• TO DO
Among the records below, find the line that has "(197, 252) = (275, 436): green apple -> none"; from there, give the lines again exactly, and stop after the line that has "camera: 10 degrees left, 20 degrees up".

• Source records
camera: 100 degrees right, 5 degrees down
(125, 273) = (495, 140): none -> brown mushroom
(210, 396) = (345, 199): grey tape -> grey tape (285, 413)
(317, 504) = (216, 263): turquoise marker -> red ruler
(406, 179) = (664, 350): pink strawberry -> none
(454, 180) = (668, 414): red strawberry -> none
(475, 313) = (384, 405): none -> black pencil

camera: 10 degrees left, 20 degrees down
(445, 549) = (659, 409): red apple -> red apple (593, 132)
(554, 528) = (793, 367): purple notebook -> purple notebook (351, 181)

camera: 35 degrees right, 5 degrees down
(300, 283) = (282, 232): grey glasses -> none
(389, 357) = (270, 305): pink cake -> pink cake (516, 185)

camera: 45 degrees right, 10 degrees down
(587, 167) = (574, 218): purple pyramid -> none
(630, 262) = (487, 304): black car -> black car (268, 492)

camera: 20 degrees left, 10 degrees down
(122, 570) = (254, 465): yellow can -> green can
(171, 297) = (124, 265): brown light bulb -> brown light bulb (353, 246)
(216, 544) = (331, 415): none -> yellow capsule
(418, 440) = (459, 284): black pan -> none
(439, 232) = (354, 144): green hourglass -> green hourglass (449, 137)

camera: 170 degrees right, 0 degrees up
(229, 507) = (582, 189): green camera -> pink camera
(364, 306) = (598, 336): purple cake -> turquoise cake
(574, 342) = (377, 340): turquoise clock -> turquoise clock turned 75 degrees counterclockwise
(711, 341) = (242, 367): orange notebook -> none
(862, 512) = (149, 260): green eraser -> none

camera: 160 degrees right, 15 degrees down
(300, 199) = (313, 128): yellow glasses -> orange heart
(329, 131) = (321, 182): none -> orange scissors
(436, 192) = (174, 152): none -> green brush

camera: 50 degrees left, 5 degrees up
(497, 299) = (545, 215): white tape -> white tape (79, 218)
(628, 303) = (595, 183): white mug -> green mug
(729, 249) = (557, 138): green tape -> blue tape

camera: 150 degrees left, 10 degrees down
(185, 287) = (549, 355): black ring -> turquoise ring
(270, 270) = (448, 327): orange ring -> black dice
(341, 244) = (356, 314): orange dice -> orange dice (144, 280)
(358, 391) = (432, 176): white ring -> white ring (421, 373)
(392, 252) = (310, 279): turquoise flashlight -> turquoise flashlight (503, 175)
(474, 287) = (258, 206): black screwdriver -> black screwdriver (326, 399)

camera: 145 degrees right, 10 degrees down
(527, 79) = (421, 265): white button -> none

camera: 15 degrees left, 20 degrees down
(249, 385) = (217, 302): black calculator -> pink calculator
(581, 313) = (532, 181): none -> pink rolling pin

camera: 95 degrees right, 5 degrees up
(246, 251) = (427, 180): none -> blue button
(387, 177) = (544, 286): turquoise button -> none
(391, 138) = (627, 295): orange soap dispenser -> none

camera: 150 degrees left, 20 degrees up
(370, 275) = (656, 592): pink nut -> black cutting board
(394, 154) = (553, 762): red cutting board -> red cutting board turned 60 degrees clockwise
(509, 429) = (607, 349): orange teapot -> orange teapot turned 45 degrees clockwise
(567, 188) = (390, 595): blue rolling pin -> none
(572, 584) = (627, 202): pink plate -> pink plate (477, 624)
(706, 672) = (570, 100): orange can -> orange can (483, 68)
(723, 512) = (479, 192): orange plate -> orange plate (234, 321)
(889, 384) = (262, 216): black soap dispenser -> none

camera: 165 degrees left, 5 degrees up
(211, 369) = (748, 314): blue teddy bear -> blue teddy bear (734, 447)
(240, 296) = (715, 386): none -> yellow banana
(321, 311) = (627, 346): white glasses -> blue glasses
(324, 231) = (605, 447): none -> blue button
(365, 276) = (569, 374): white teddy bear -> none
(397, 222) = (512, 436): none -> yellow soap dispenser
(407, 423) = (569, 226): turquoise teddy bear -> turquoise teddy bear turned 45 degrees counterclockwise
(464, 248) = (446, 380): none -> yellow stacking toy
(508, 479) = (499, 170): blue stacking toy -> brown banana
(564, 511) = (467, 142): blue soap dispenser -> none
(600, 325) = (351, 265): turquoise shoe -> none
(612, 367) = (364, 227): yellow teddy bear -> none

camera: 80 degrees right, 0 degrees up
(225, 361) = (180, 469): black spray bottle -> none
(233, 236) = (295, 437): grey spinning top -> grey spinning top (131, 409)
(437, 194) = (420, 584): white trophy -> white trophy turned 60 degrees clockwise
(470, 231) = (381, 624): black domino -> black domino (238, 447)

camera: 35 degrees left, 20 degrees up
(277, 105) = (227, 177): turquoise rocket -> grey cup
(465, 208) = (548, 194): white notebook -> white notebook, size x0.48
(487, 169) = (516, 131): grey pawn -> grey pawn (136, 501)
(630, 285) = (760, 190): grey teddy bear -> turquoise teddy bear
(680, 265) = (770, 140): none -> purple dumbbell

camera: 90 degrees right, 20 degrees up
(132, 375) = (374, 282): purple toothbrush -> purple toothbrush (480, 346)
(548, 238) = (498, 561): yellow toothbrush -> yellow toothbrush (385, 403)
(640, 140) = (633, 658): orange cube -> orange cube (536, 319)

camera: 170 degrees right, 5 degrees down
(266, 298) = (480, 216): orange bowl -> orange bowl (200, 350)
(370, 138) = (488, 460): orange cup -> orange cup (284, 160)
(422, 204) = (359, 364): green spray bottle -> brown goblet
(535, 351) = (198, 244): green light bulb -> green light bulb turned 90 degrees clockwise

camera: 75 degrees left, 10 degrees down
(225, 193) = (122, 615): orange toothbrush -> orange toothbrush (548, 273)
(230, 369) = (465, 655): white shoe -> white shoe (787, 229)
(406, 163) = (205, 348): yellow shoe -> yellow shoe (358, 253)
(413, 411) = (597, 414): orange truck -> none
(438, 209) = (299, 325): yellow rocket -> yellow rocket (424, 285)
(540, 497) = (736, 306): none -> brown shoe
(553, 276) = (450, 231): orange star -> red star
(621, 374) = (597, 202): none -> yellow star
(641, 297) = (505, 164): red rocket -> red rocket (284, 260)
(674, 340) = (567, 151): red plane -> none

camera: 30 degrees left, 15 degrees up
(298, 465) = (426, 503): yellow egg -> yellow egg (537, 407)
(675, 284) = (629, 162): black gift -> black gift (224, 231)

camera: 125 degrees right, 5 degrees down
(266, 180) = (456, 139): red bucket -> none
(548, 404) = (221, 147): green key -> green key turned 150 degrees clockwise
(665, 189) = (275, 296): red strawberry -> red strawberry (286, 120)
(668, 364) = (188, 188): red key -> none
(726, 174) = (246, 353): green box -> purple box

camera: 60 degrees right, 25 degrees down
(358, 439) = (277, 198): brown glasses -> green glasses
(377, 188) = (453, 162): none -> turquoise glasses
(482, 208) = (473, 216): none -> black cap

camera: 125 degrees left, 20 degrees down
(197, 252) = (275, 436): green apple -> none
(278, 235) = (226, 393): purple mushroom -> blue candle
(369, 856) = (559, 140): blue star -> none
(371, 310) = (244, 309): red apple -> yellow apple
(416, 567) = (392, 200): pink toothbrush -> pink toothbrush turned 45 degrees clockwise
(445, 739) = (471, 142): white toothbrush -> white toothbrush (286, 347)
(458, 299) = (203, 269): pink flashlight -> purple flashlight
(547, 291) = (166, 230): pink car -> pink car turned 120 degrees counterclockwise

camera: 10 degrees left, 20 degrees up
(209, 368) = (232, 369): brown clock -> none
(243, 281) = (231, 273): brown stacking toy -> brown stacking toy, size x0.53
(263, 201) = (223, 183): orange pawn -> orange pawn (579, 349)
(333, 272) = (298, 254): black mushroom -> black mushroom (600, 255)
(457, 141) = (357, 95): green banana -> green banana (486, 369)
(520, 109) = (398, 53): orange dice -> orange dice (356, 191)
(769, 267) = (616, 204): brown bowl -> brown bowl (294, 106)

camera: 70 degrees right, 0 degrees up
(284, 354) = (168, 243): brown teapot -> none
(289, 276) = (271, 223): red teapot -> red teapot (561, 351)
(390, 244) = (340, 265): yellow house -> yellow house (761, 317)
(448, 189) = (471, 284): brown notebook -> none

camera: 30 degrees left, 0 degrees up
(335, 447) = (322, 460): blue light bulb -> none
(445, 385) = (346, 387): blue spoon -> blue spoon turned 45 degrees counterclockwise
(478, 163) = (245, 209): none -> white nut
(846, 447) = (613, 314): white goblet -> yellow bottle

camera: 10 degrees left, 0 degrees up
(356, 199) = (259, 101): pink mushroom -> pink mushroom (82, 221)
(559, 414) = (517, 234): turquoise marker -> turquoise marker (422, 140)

• RESULT OF THE EXERCISE
(197, 252) = (275, 436): green apple -> none
(278, 235) = (226, 393): purple mushroom -> blue candle
(369, 856) = (559, 140): blue star -> none
(371, 310) = (244, 309): red apple -> yellow apple
(416, 567) = (392, 200): pink toothbrush -> pink toothbrush turned 45 degrees clockwise
(445, 739) = (471, 142): white toothbrush -> white toothbrush (286, 347)
(458, 299) = (203, 269): pink flashlight -> purple flashlight
(547, 291) = (166, 230): pink car -> pink car turned 120 degrees counterclockwise

camera: 10 degrees left, 20 degrees up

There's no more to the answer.